-- Record extracts --

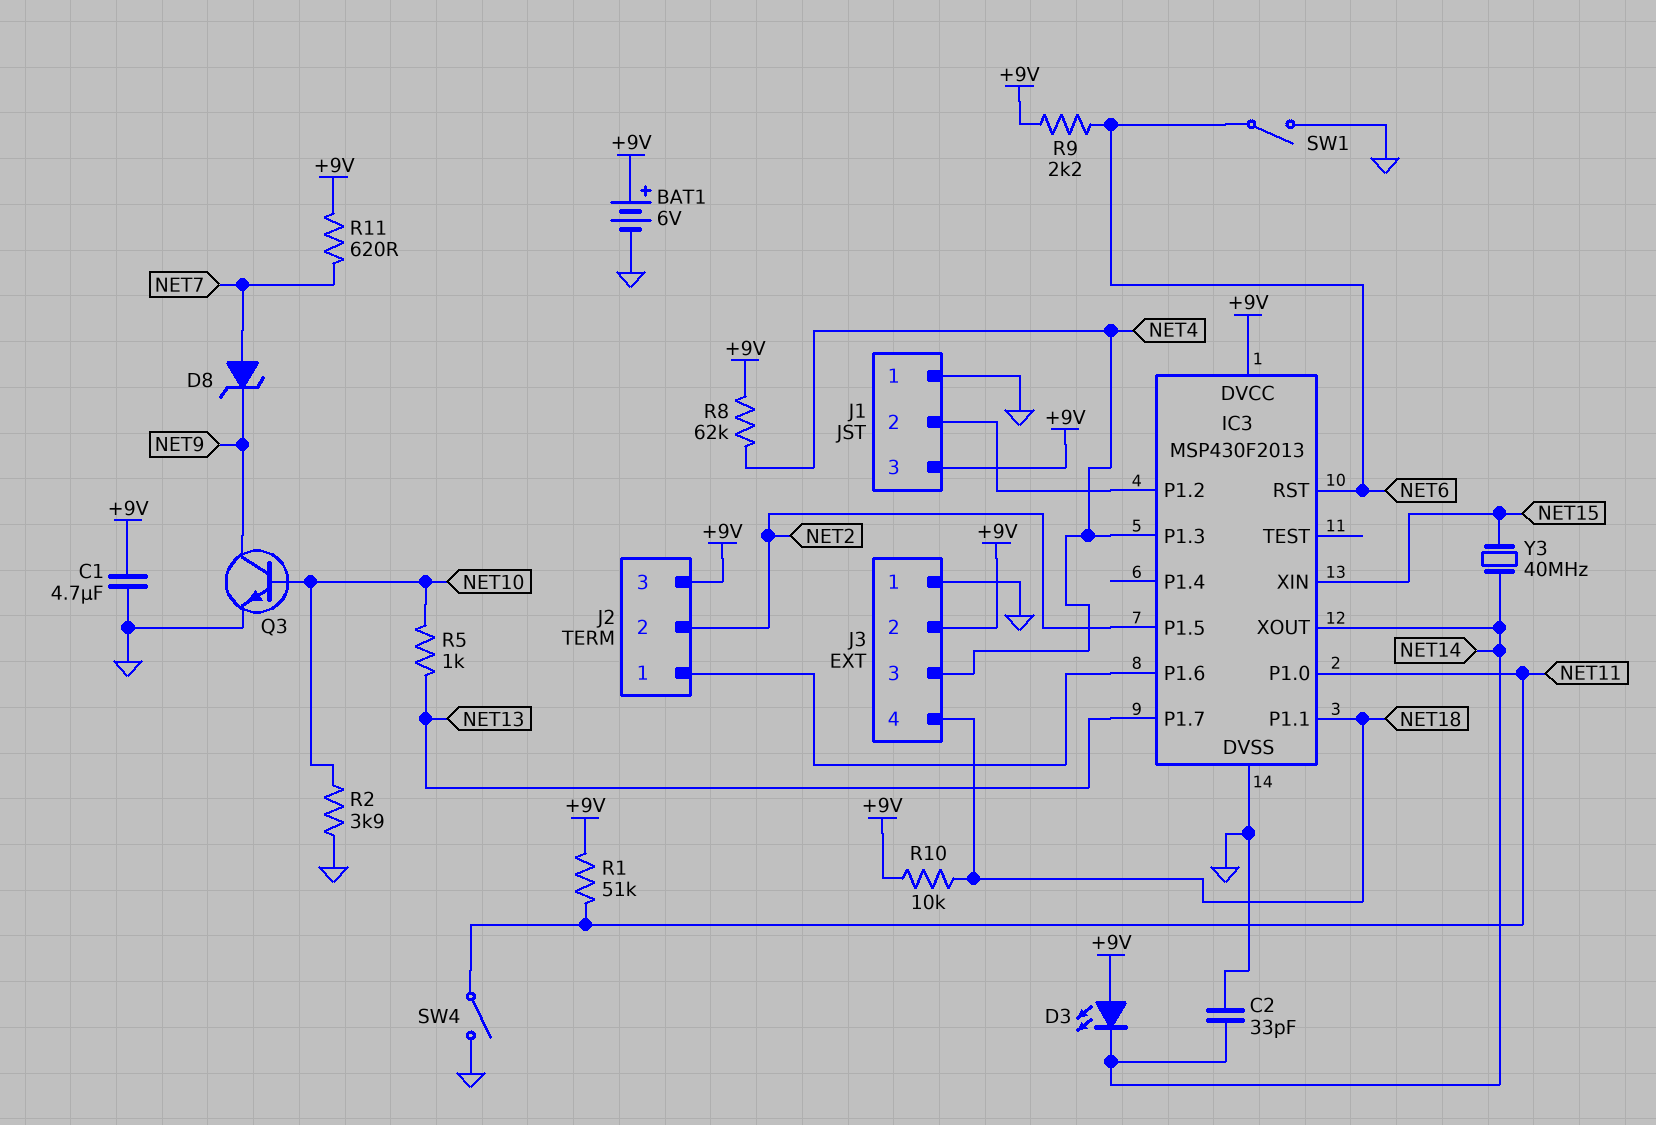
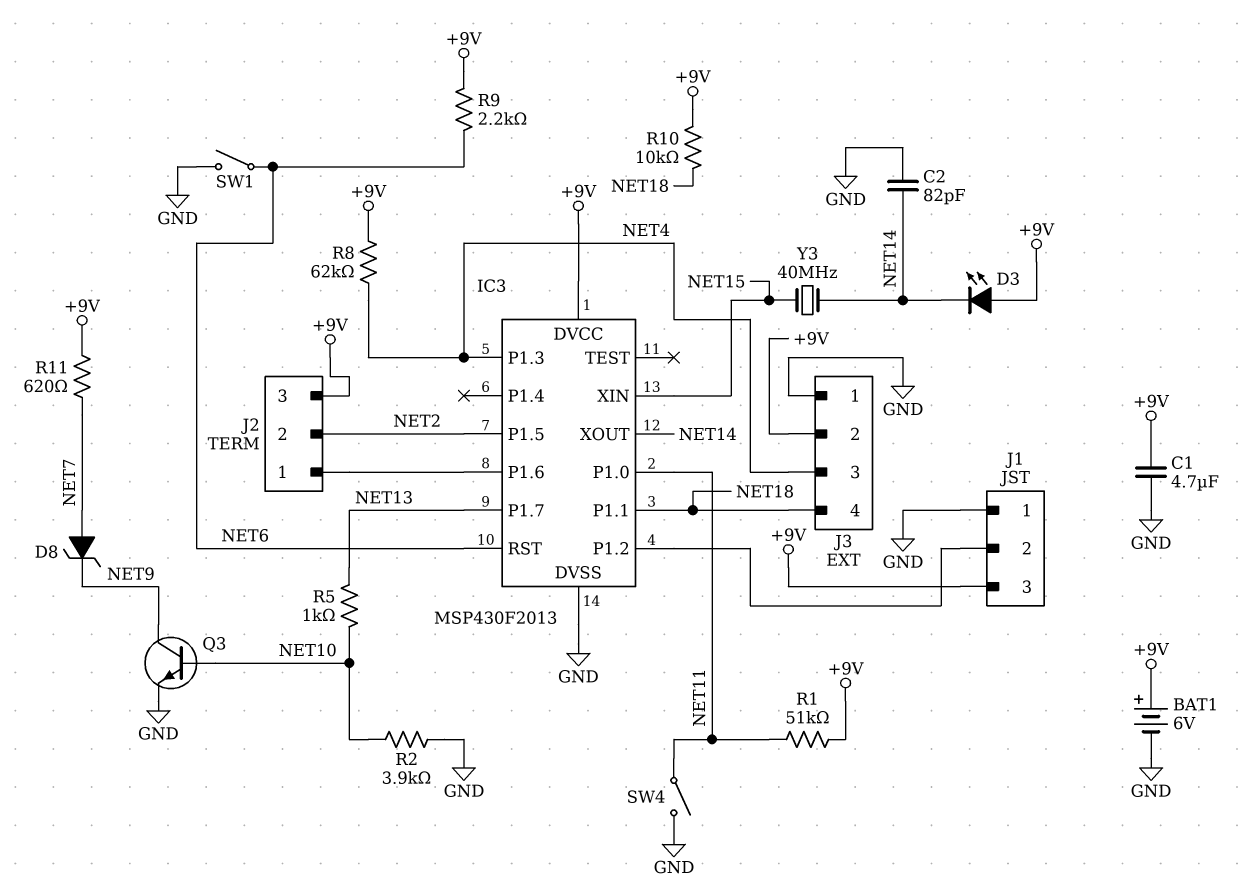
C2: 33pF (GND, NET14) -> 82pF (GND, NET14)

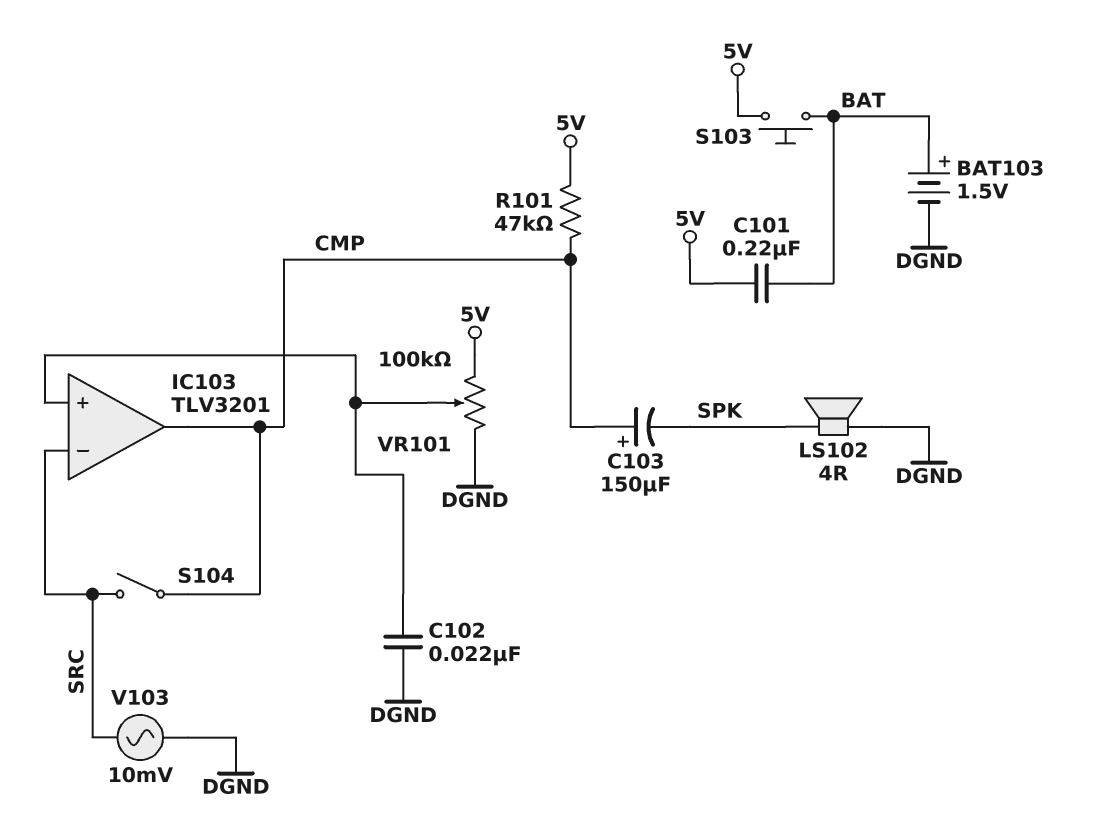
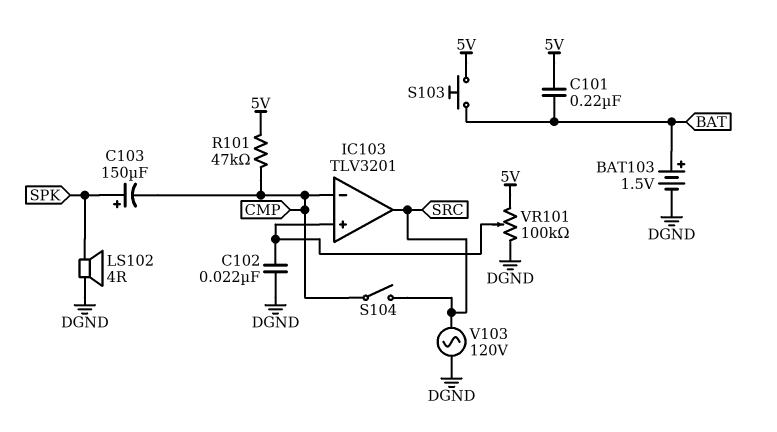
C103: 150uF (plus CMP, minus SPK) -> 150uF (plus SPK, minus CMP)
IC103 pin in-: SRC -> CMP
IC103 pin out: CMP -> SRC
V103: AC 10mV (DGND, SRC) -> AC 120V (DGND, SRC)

-- Exercise directions --
Nothing but the records themselves, exact and complete, should be returned; leave the pictures out.

-- Solution to the problem --
C2: 33pF (GND, NET14) -> 82pF (GND, NET14)

C103: 150uF (plus CMP, minus SPK) -> 150uF (plus SPK, minus CMP)
IC103 pin in-: SRC -> CMP
IC103 pin out: CMP -> SRC
V103: AC 10mV (DGND, SRC) -> AC 120V (DGND, SRC)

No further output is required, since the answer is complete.